_Required action_.
Write out the entries exactly, leaving out every picture.

--- Given entries Enclosed Below ---

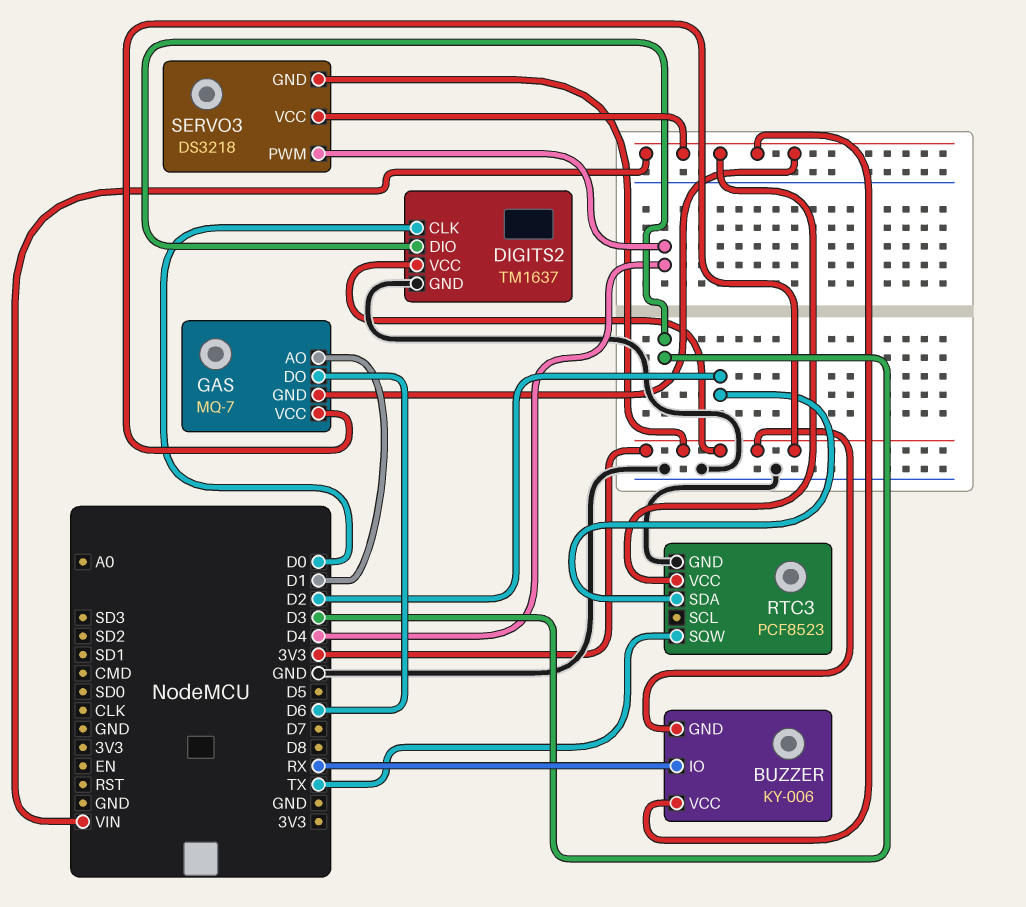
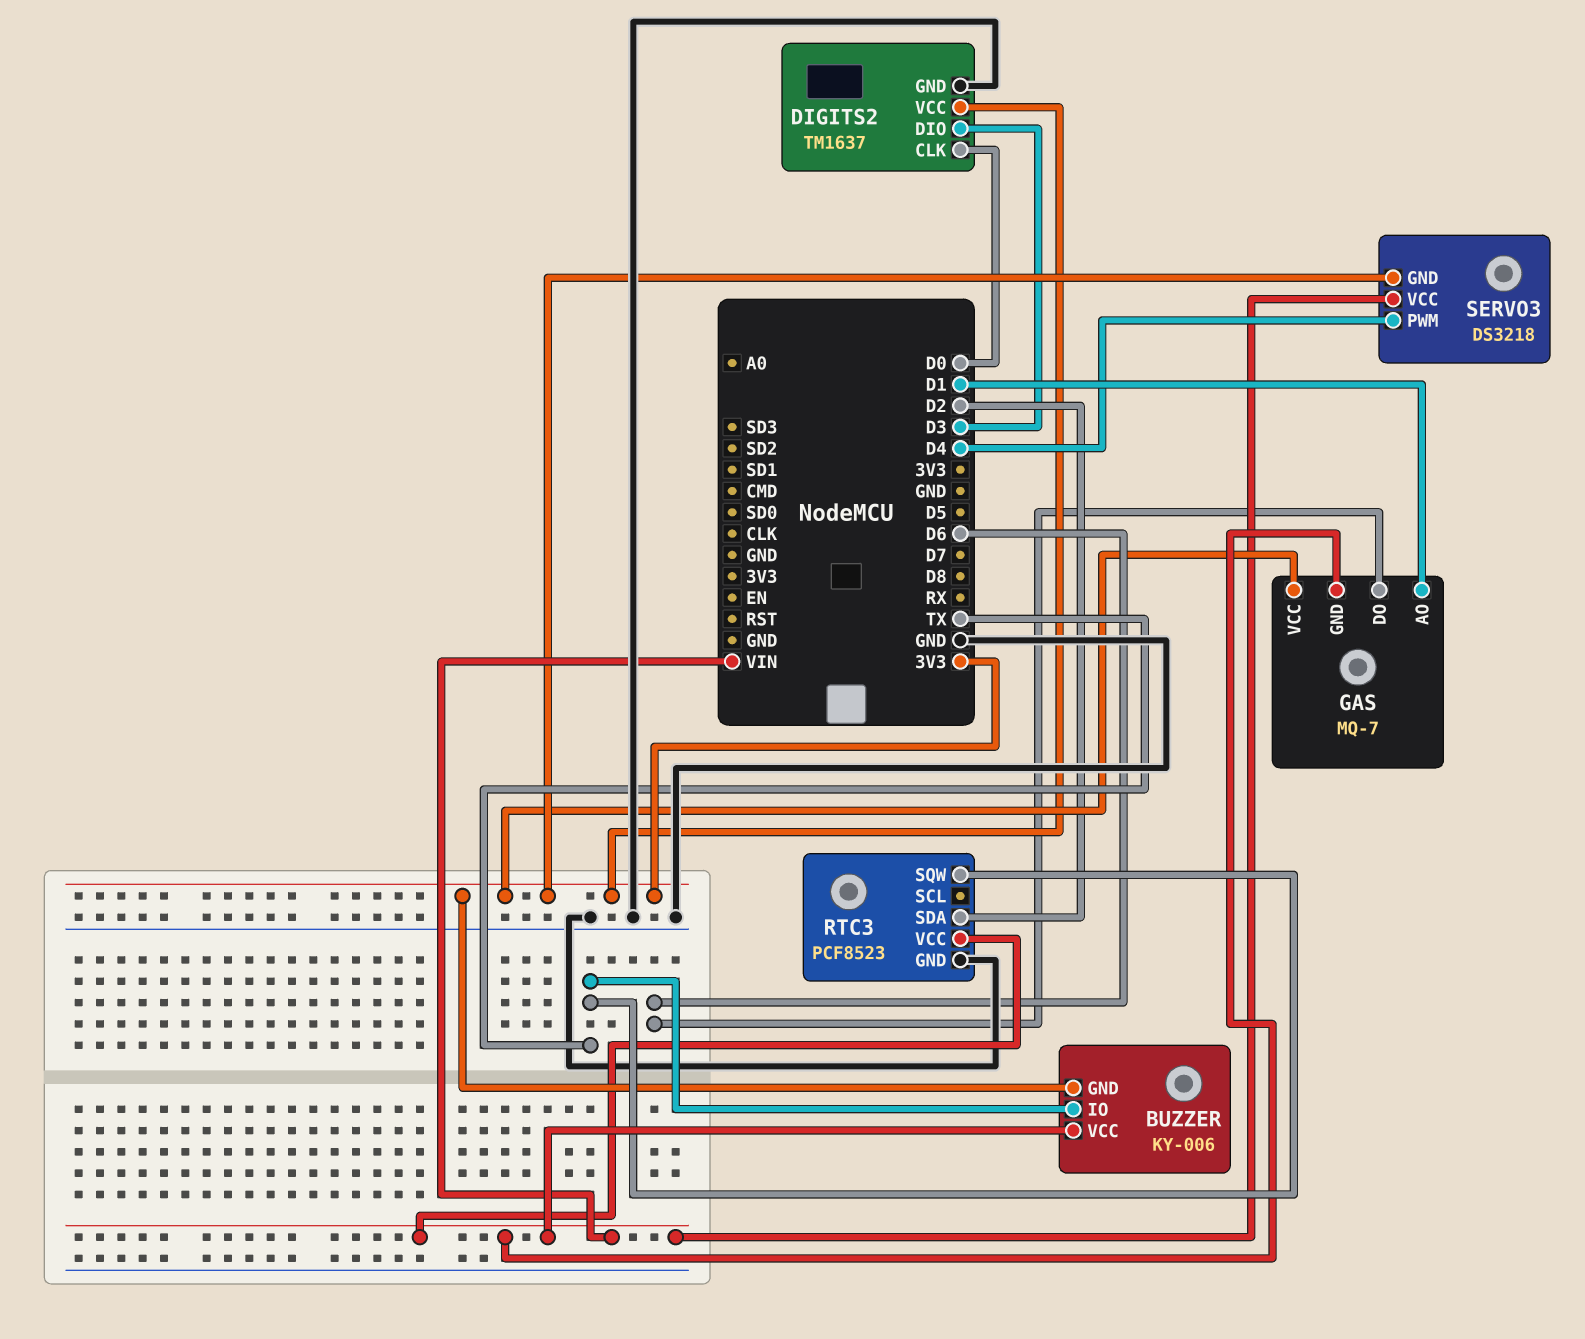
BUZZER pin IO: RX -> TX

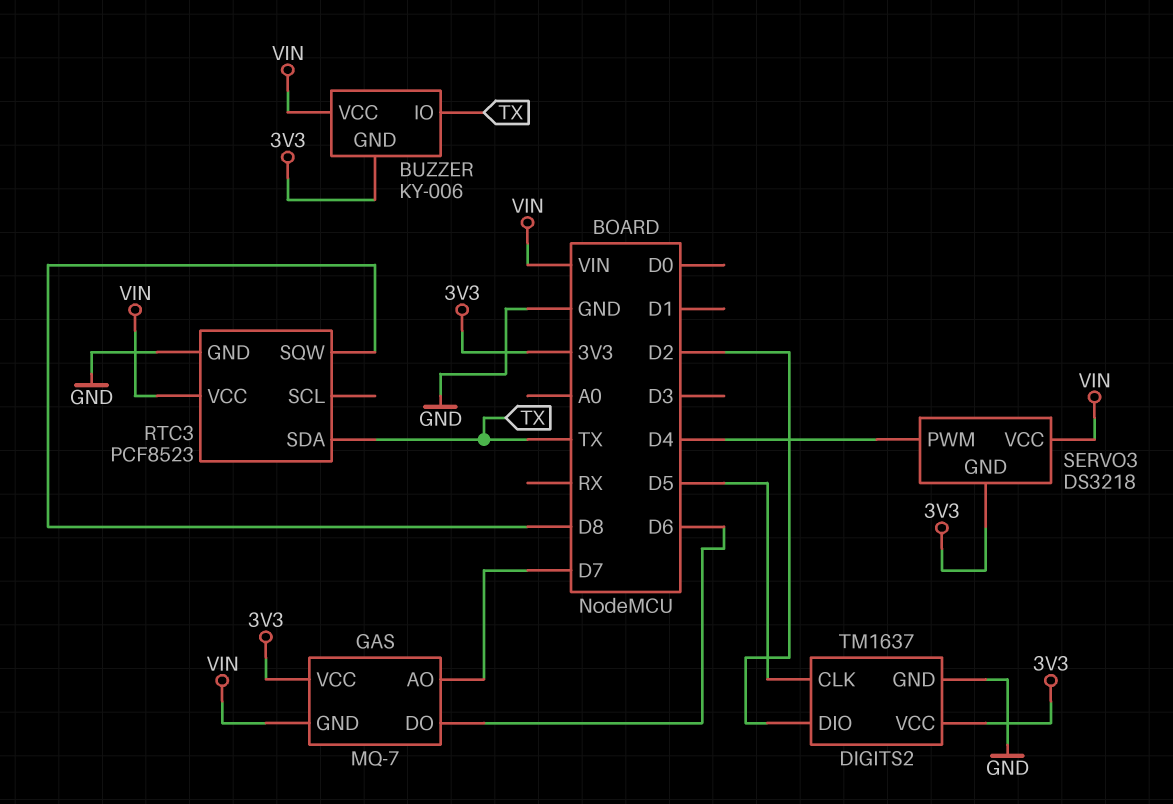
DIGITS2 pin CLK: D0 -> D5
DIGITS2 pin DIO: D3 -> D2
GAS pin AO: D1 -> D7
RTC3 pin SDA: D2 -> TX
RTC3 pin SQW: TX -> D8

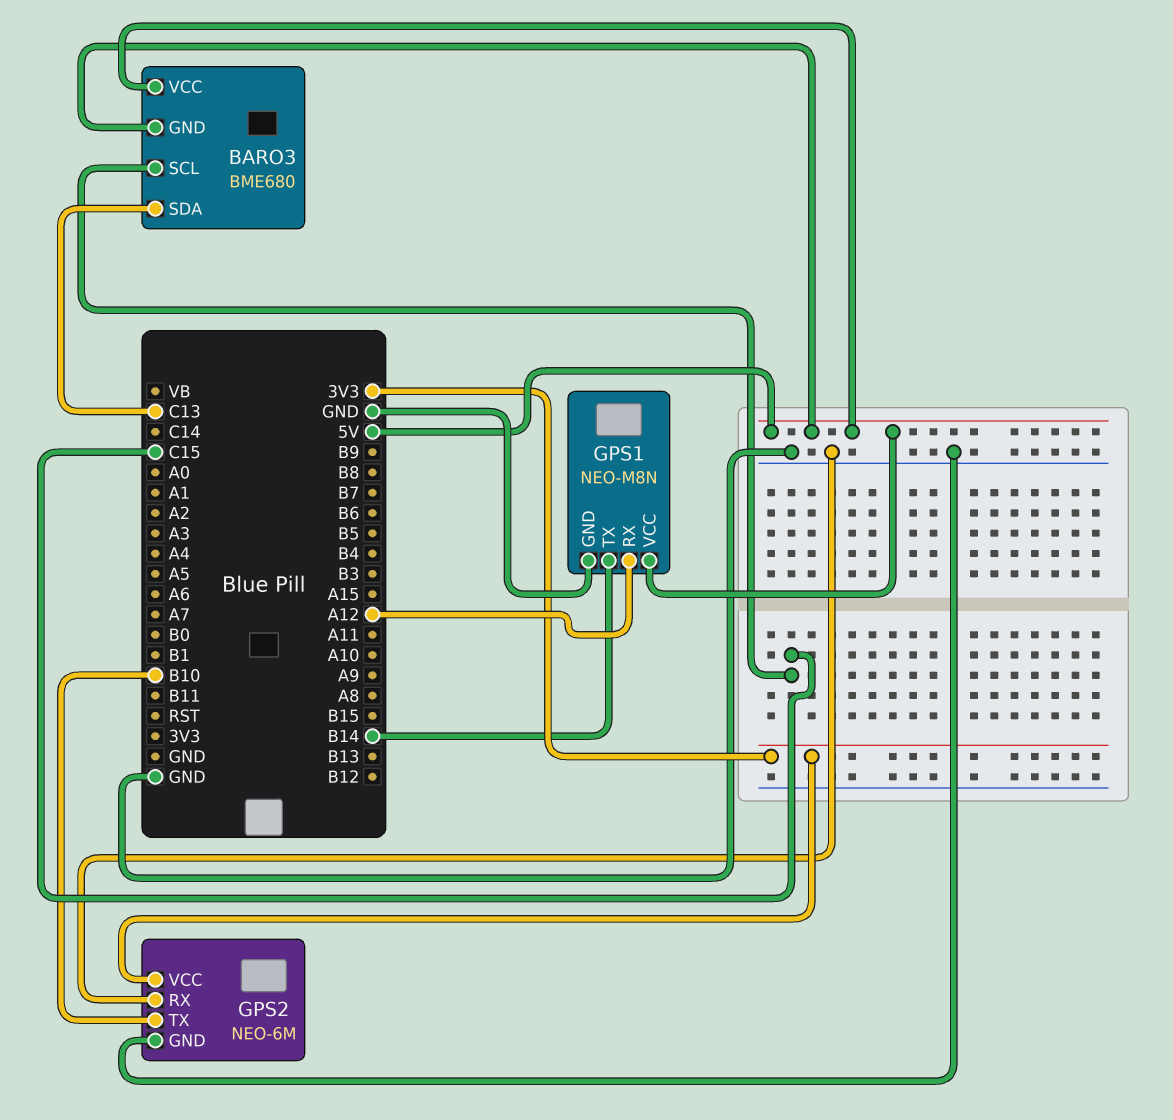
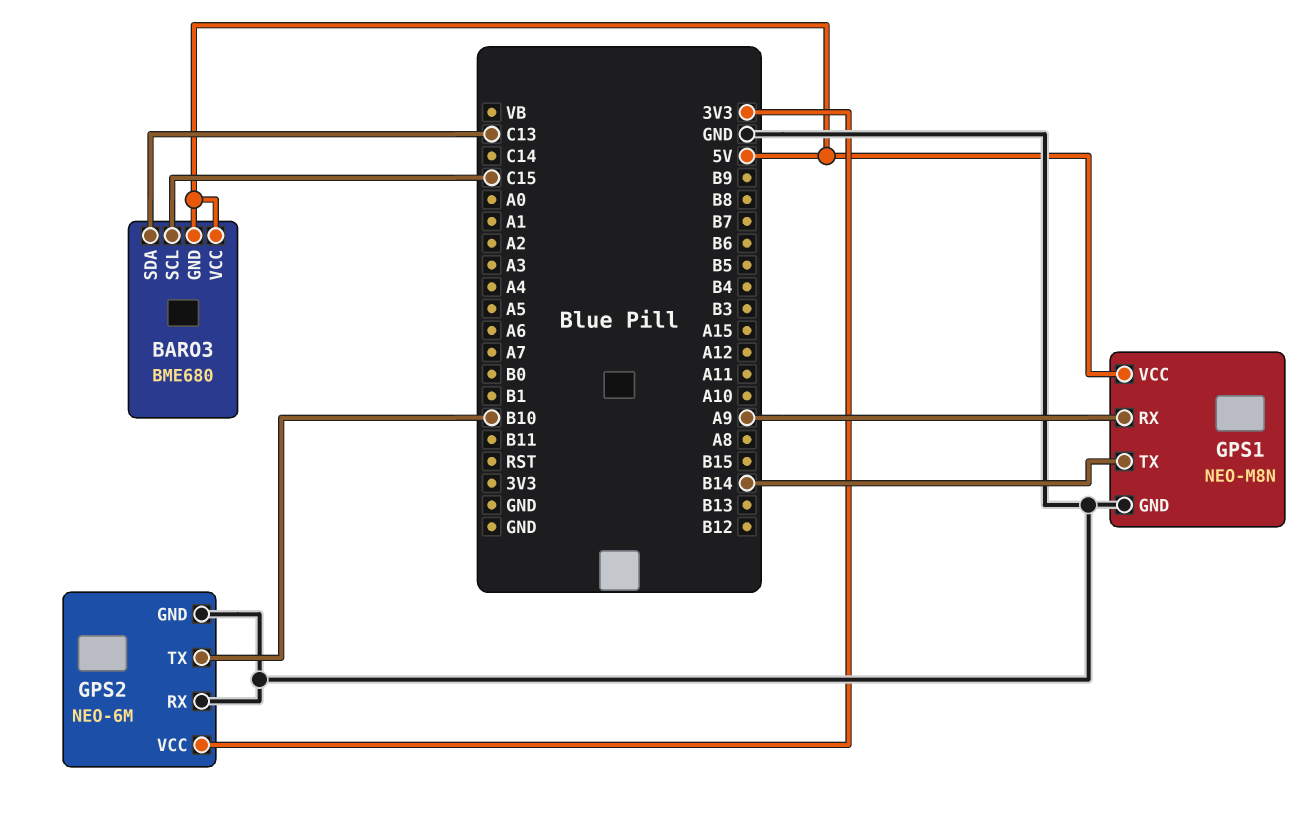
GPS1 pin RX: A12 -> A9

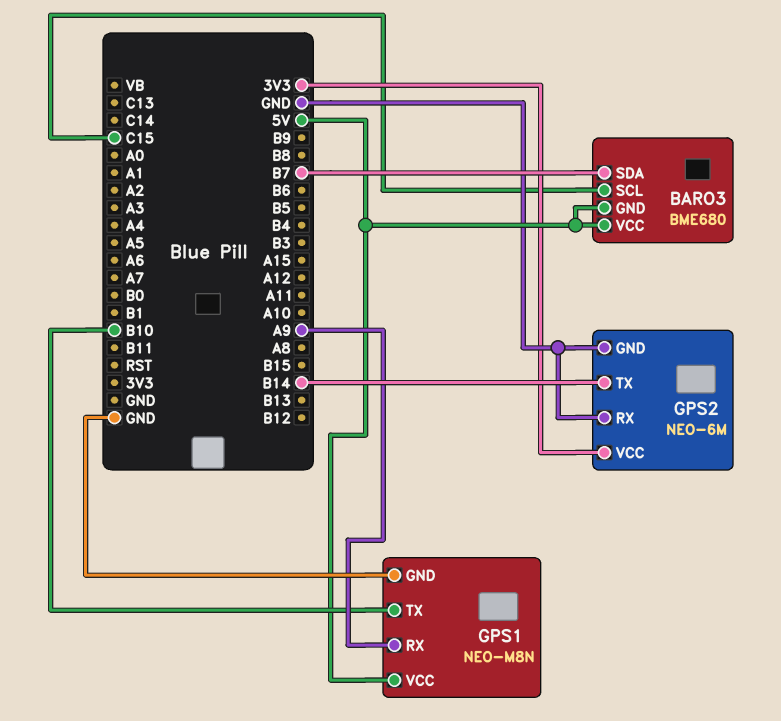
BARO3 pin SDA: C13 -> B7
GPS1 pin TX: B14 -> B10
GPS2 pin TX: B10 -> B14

--- End of Enclosed Given entries ---

_Answer for this exercise_.
BUZZER pin IO: RX -> TX

DIGITS2 pin CLK: D0 -> D5
DIGITS2 pin DIO: D3 -> D2
GAS pin AO: D1 -> D7
RTC3 pin SDA: D2 -> TX
RTC3 pin SQW: TX -> D8

GPS1 pin RX: A12 -> A9

BARO3 pin SDA: C13 -> B7
GPS1 pin TX: B14 -> B10
GPS2 pin TX: B10 -> B14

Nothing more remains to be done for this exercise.